> [Exercise objective] The data that follows must be transcribed in full and exactly, minus the pictures.

(Dataset items)
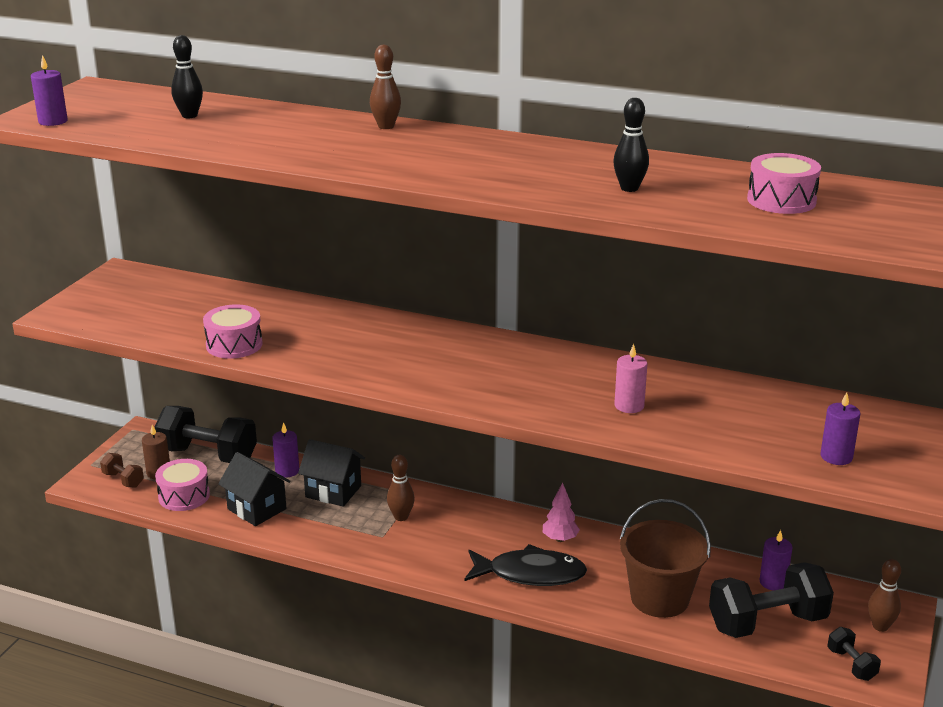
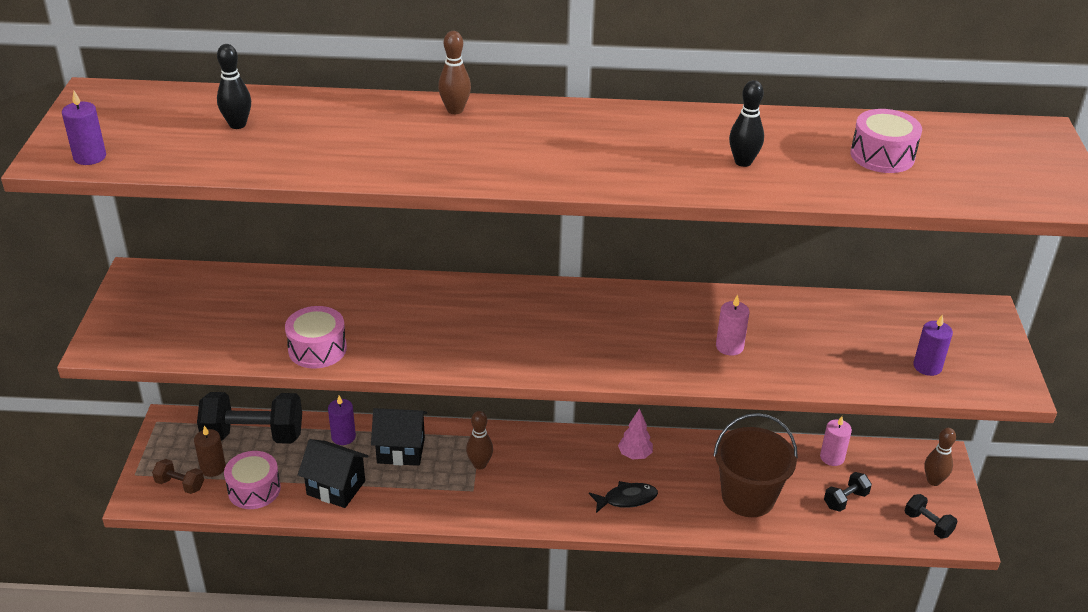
camera: 20 degrees left, 10 degrees up
black fish [464,544,587,586] -> black fish [589,481,658,513], size x0.60
black dumbbell [709,562,834,638] -> black dumbbell [824,472,872,512], size x0.47
purple candle [759,530,793,591] -> pink candle [820,416,852,466]

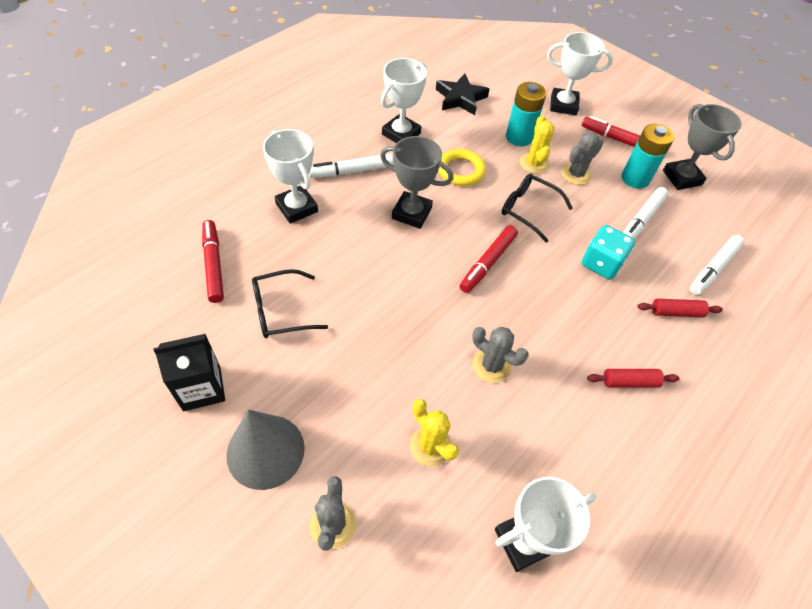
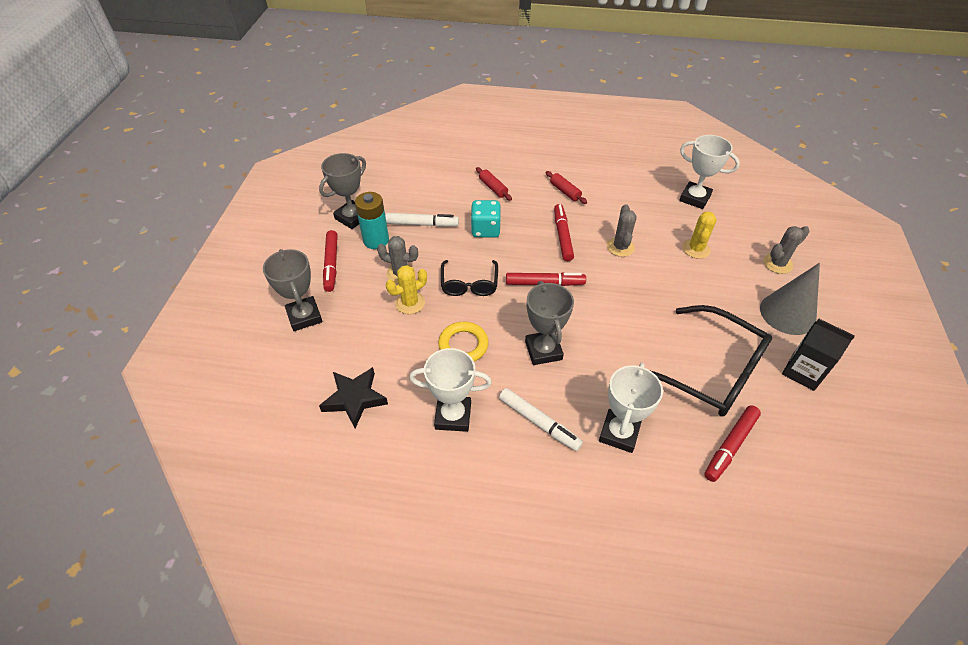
camera: 120 degrees left, 5 degrees down
black glasses [252,269,328,338] -> black glasses [651,305,772,417], size x1.78
turquoise battery [506,82,547,146] -> none
white trophy [547,32,613,115] -> grey trophy [263,249,323,331]
white marker [690,235,744,295] -> none
none -> red marker [554,204,574,261]

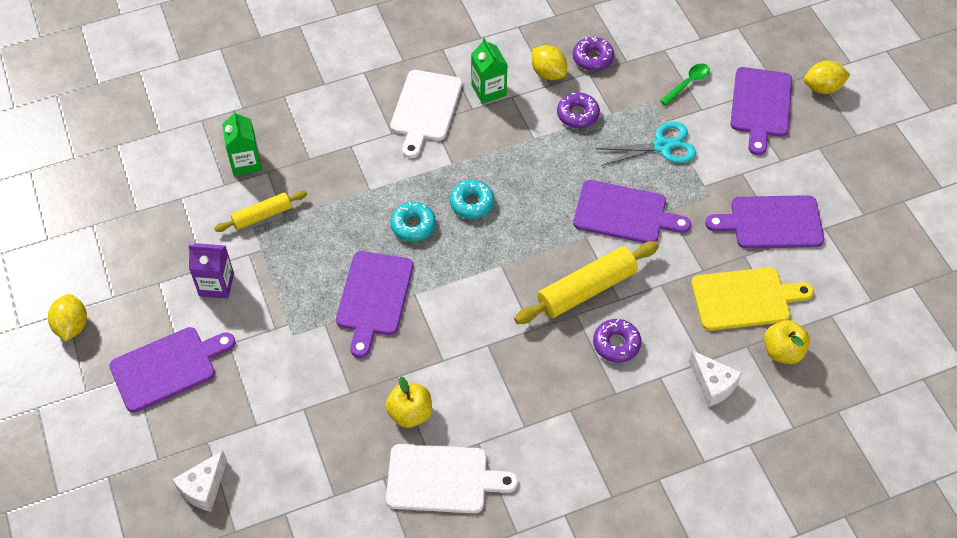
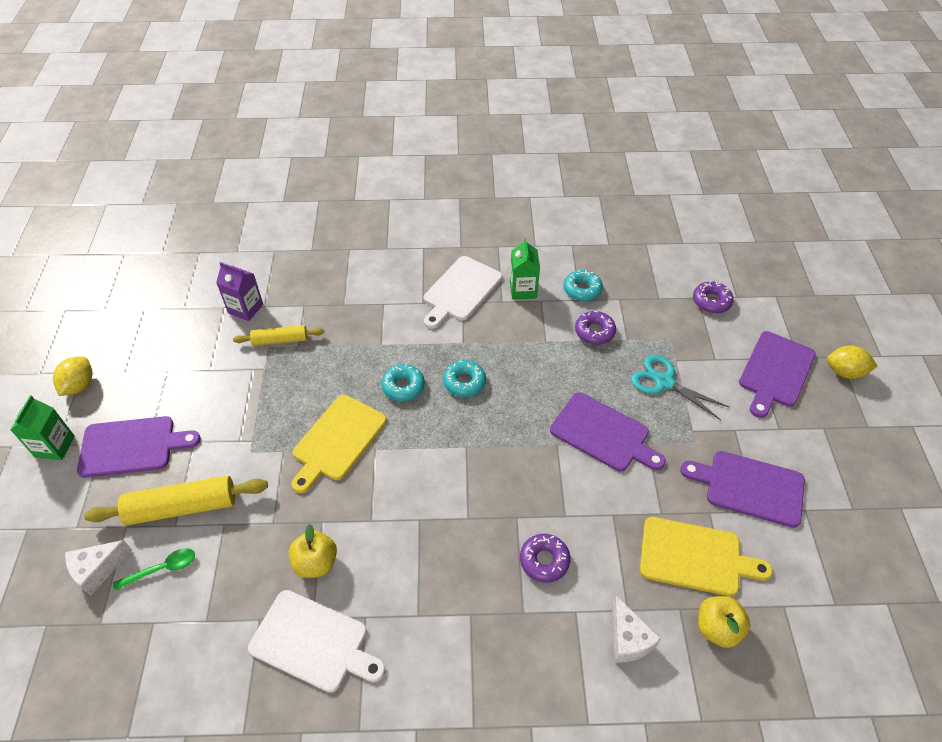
camera: 20 degrees right, 5 degrees down
purple carton [188,243,234,299] -> purple carton moved to [216,262,263,321]
green carton [222,110,262,176] -> green carton moved to [10,395,75,460]
purple cutting board [336,251,413,358] -> yellow cutting board [291,395,387,493]
yellow rolling pin [514,241,659,324] -> yellow rolling pin moved to [84,476,268,525]
yellow lemon [531,45,567,80] -> turquoise donut [563,270,603,301]
purple donut [573,37,614,71] -> purple donut moved to [693,280,734,313]
turquoise scissors [596,122,696,166] -> turquoise scissors turned 150 degrees counterclockwise [631,355,730,420]
green spoon [660,63,710,106] -> green spoon moved to [113,548,195,591]

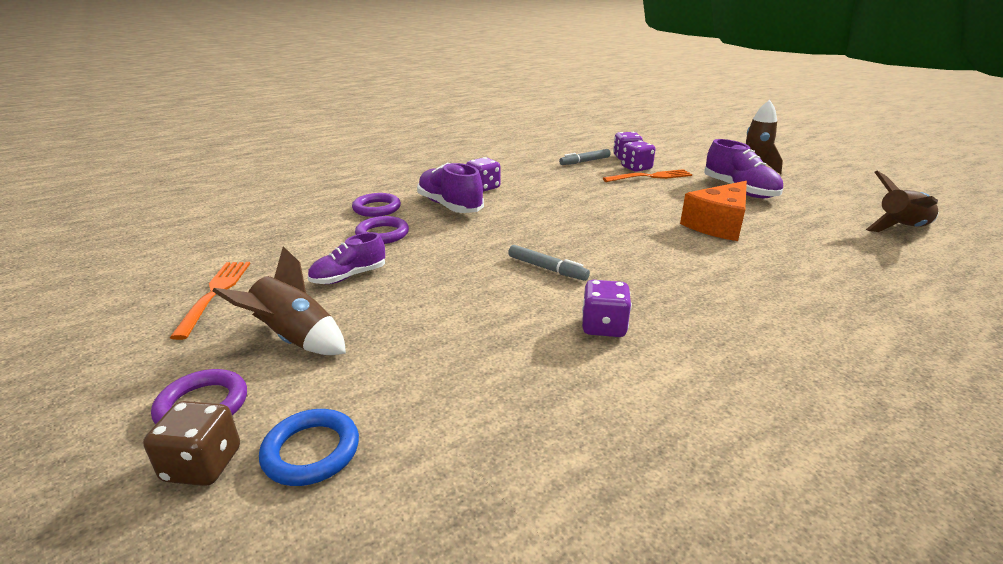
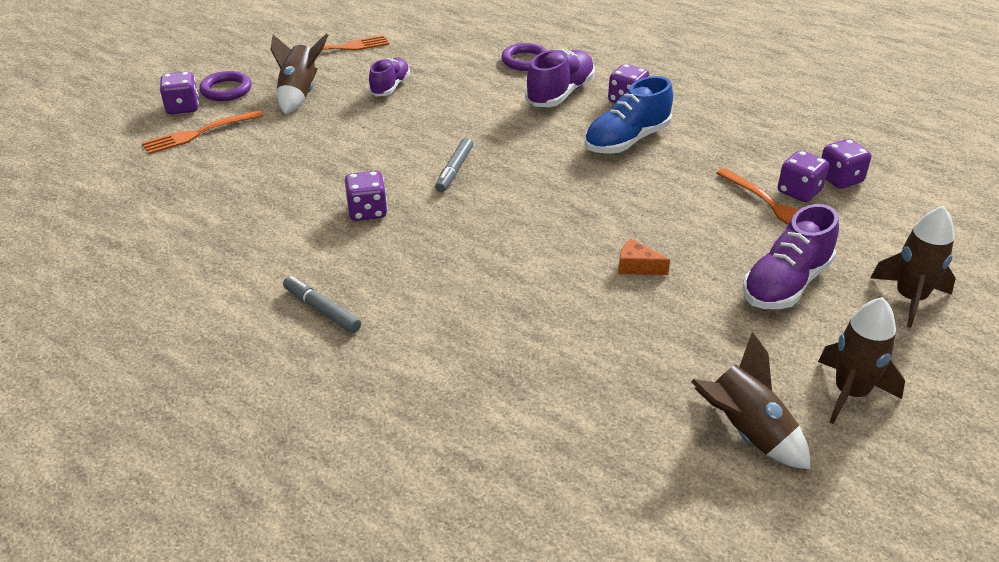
camera: 70 degrees right, 10 degrees up
brown dice [143,401,240,486] -> purple dice [159,72,199,114]
blue ring [259,409,359,486] -> orange fork [142,110,264,154]
purple shoe [308,232,385,284] -> purple shoe turned 75 degrees clockwise [369,58,410,97]
purple ring [355,216,409,244] -> none
grey marker [559,149,611,165] -> grey marker moved to [283,276,361,333]
orange cheese [680,181,747,241] -> orange cheese [618,239,670,275], size x0.47
none -> blue shoe [584,76,673,154]
none -> brown rocket [818,297,905,424]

> [Problem solution]
camera: 20 degrees left, 10 degrees up
black fish [464,544,587,586] -> black fish [589,481,658,513], size x0.60
black dumbbell [709,562,834,638] -> black dumbbell [824,472,872,512], size x0.47
purple candle [759,530,793,591] -> pink candle [820,416,852,466]

camera: 120 degrees left, 5 degrees down
black glasses [252,269,328,338] -> black glasses [651,305,772,417], size x1.78
turquoise battery [506,82,547,146] -> none
white trophy [547,32,613,115] -> grey trophy [263,249,323,331]
white marker [690,235,744,295] -> none
none -> red marker [554,204,574,261]

camera: 20 degrees right, 5 degrees down
purple carton [188,243,234,299] -> purple carton moved to [216,262,263,321]
green carton [222,110,262,176] -> green carton moved to [10,395,75,460]
purple cutting board [336,251,413,358] -> yellow cutting board [291,395,387,493]
yellow rolling pin [514,241,659,324] -> yellow rolling pin moved to [84,476,268,525]
yellow lemon [531,45,567,80] -> turquoise donut [563,270,603,301]
purple donut [573,37,614,71] -> purple donut moved to [693,280,734,313]
turquoise scissors [596,122,696,166] -> turquoise scissors turned 150 degrees counterclockwise [631,355,730,420]
green spoon [660,63,710,106] -> green spoon moved to [113,548,195,591]

camera: 70 degrees right, 10 degrees up
brown dice [143,401,240,486] -> purple dice [159,72,199,114]
blue ring [259,409,359,486] -> orange fork [142,110,264,154]
purple shoe [308,232,385,284] -> purple shoe turned 75 degrees clockwise [369,58,410,97]
purple ring [355,216,409,244] -> none
grey marker [559,149,611,165] -> grey marker moved to [283,276,361,333]
orange cheese [680,181,747,241] -> orange cheese [618,239,670,275], size x0.47
none -> blue shoe [584,76,673,154]
none -> brown rocket [818,297,905,424]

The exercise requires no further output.